EXERCISE DESCRIPTION
Without the pictures, copy all the entries below exactly.

◇ ◇ ◇ ◇

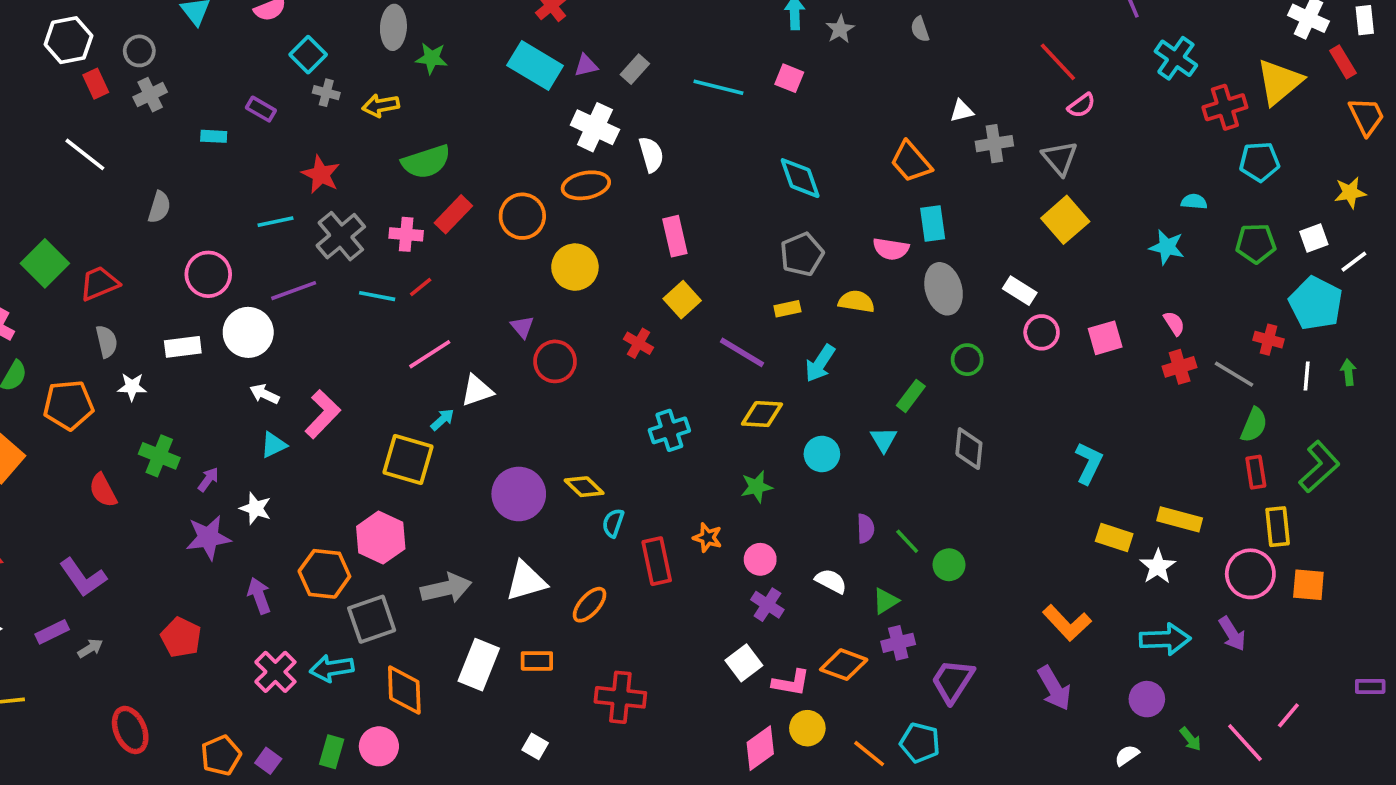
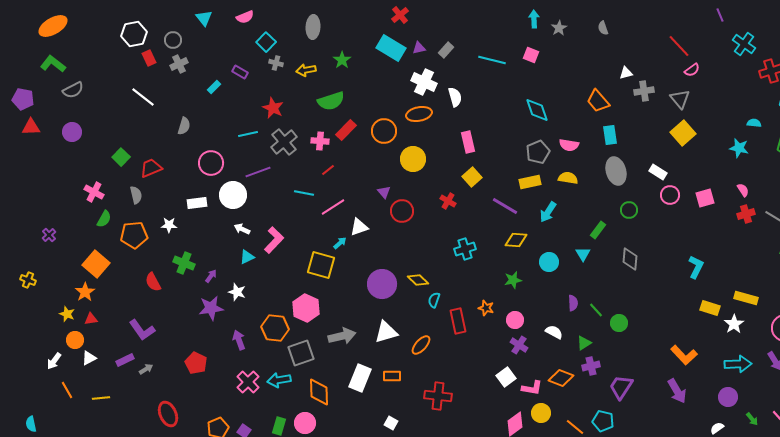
green star: (432, 58) -> (342, 60), moved, turned 30
cyan rectangle: (214, 136) -> (214, 87), turned -48
pink semicircle: (891, 249) -> (569, 145), moved
green square: (45, 263) -> (121, 157), size x0.7
cyan line: (377, 296) -> (304, 193), moved
yellow rectangle: (787, 309) -> (530, 182), size x1.5
gray semicircle: (107, 341) -> (136, 195), moved

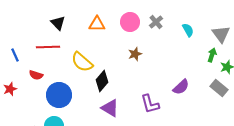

◇ ◇ ◇ ◇

ANSWER BELOW
green star: (432, 58) -> (342, 60), moved, turned 30
cyan rectangle: (214, 136) -> (214, 87), turned -48
pink semicircle: (891, 249) -> (569, 145), moved
green square: (45, 263) -> (121, 157), size x0.7
cyan line: (377, 296) -> (304, 193), moved
yellow rectangle: (787, 309) -> (530, 182), size x1.5
gray semicircle: (107, 341) -> (136, 195), moved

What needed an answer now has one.